Instructions for the task » Set the listing down exactly; no pictures.

Provided data »
————

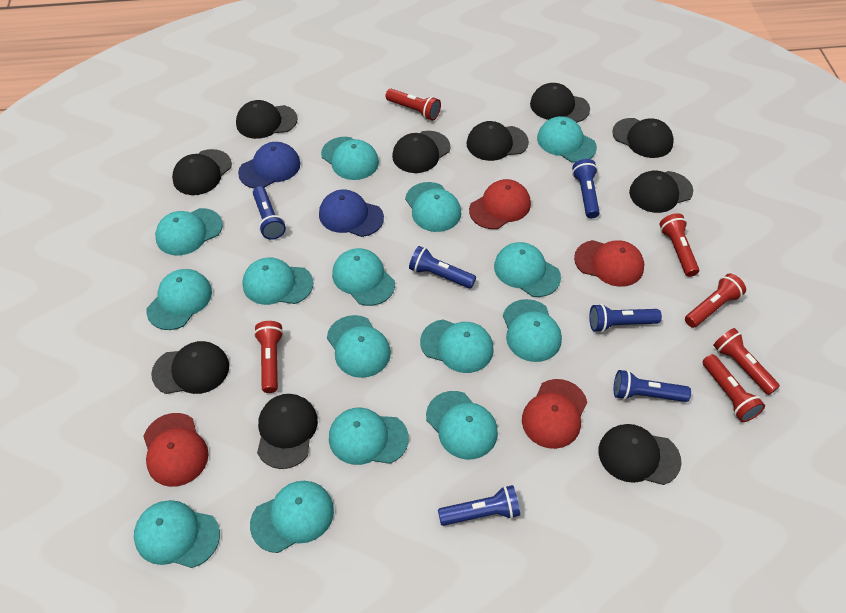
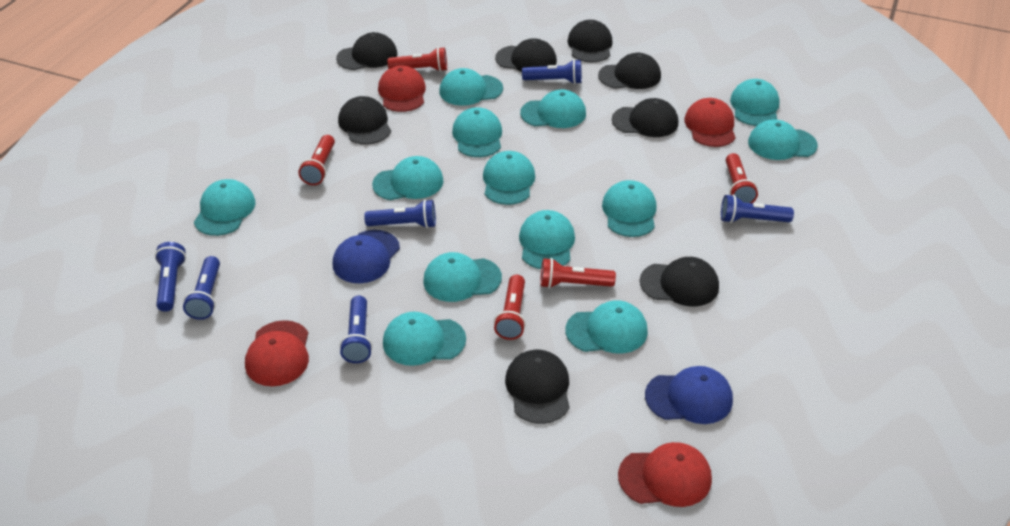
black cap: 10 -> 8
red flashlight: 6 -> 5
turquoise cap: 15 -> 13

————

Written solution »
black cap: 10 -> 8
red flashlight: 6 -> 5
turquoise cap: 15 -> 13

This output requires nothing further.